#### Task statement:
Put the lines of the records between the line holding "alternators (252, 259)" and the line holding "I want to click on Fenbarrow, so", inclusive, into a Markdown table with the columns Row and Line. Number each row and leave out any blank lines.

#### Records shown:
— start —
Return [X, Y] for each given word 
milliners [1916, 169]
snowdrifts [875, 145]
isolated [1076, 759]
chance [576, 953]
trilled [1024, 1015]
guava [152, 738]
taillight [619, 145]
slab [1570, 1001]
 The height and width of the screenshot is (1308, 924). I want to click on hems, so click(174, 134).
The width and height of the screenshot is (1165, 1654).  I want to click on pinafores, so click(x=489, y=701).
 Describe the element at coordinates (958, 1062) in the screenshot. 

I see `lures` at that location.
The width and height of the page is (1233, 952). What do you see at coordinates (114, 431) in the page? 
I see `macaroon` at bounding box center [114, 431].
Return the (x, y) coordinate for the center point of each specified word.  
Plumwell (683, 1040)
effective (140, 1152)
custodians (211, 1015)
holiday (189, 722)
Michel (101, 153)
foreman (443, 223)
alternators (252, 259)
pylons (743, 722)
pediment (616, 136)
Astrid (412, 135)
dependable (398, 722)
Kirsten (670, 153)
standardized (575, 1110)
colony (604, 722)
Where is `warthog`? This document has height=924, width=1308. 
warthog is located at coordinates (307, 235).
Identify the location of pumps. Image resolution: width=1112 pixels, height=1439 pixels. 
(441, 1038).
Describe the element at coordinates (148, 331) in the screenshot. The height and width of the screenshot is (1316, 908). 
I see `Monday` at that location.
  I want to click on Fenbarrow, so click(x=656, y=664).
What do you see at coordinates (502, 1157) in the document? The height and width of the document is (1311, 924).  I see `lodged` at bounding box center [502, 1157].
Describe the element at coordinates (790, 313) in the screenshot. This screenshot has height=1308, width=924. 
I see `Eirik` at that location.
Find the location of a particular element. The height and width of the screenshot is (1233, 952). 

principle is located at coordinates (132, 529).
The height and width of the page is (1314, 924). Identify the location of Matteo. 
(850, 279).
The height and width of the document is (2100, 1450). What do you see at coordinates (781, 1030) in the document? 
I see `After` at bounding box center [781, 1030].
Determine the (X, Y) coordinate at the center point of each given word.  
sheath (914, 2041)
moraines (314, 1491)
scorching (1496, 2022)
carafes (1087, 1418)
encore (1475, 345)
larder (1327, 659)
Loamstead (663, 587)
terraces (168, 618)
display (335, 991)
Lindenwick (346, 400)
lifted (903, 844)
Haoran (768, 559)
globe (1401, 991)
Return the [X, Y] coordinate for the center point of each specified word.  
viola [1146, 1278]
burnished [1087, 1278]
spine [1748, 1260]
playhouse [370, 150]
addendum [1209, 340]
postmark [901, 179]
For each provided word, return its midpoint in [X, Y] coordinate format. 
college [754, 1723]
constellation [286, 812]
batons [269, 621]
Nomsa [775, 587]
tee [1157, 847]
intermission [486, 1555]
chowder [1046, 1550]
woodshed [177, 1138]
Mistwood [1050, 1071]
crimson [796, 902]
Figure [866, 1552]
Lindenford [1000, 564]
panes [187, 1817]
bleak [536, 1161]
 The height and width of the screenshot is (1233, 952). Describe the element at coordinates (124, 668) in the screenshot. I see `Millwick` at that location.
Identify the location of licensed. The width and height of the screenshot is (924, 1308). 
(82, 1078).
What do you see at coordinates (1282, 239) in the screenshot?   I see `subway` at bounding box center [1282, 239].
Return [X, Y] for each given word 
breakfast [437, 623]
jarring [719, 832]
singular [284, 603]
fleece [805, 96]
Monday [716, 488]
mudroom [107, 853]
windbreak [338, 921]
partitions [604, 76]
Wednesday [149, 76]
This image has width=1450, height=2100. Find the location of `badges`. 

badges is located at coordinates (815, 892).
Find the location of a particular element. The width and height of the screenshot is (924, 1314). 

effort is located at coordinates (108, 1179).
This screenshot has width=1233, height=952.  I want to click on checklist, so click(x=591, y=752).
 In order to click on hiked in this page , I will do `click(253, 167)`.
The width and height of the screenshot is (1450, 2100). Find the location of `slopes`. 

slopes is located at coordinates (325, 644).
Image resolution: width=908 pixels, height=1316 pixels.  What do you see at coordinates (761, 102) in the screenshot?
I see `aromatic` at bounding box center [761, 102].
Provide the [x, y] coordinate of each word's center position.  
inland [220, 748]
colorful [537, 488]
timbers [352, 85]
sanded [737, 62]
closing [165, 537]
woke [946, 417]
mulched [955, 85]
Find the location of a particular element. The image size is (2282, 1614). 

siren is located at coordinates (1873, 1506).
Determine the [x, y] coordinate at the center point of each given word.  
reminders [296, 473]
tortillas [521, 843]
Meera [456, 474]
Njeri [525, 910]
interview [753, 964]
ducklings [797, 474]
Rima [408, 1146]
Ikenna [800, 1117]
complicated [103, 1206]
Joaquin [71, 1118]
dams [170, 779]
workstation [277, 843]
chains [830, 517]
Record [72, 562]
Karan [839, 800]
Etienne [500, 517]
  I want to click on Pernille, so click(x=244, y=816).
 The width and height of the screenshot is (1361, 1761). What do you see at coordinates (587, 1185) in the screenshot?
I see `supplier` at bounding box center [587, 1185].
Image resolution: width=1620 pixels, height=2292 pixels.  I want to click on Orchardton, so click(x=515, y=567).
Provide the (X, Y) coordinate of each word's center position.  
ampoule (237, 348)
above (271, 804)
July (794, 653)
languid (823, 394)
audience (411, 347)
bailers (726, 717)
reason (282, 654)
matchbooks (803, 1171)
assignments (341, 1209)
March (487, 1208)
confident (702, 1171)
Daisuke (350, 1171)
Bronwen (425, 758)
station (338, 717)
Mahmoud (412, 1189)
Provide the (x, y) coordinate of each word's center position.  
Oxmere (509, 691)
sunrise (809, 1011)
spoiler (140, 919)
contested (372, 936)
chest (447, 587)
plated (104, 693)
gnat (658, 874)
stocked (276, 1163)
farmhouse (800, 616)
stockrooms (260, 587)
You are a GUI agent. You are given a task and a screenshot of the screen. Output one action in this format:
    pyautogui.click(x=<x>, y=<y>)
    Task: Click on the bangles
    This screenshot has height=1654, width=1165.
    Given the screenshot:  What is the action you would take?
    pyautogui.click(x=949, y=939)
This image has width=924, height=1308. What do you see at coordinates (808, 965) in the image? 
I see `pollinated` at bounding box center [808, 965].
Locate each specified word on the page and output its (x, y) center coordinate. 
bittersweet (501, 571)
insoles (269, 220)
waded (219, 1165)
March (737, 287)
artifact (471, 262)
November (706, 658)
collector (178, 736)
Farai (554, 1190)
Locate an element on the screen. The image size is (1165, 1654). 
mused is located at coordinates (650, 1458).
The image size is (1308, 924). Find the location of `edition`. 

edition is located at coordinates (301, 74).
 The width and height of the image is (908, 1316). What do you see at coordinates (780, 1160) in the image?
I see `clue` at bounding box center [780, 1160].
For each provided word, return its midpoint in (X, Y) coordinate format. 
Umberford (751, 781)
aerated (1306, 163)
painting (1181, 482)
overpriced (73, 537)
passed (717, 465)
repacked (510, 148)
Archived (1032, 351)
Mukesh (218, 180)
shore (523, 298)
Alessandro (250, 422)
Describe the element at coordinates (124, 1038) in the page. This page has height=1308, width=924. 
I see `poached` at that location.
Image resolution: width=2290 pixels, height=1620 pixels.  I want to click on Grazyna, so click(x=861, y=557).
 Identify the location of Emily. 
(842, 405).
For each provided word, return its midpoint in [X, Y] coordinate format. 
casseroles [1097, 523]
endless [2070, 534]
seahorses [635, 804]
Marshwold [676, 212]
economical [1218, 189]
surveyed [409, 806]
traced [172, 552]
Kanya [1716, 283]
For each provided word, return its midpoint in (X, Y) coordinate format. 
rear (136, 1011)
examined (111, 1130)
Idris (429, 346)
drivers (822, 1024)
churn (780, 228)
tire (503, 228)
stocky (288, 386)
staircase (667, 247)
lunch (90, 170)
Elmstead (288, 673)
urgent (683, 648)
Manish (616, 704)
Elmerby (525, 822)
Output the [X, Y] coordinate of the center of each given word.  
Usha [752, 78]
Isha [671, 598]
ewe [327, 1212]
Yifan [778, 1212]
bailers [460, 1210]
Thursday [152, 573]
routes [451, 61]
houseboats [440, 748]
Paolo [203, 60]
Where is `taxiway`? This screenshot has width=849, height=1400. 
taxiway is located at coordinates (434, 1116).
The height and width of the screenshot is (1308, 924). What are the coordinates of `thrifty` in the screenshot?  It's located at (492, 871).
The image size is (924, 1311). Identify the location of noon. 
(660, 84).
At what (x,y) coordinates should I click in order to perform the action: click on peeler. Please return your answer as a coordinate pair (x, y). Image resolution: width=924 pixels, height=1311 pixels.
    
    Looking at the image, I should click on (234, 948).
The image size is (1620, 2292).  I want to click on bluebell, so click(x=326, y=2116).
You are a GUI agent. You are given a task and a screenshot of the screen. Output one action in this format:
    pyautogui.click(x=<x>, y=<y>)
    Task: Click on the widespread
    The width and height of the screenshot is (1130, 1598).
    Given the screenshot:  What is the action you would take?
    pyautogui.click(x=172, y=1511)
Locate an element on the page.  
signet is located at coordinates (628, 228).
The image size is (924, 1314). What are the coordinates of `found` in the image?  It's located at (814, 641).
— end —
#### Answer to this task:
| Row | Line |
|---|---|
| 1 | alternators (252, 259) |
| 2 | pylons (743, 722) |
| 3 | pediment (616, 136) |
| 4 | Astrid (412, 135) |
| 5 | dependable (398, 722) |
| 6 | Kirsten (670, 153) |
| 7 | standardized (575, 1110) |
| 8 | colony (604, 722) |
| 9 | Where is `warthog`? This document has height=924, width=1308.  |
| 10 | warthog is located at coordinates (307, 235). |
| 11 | Identify the location of pumps. Image resolution: width=1112 pixels, height=1439 pixels.  |
| 12 | (441, 1038). |
| 13 | Describe the element at coordinates (148, 331) in the screenshot. The height and width of the screenshot is (1316, 908).  |
| 14 | I see `Monday` at that location. |
| 15 |   I want to click on Fenbarrow, so click(x=656, y=664). |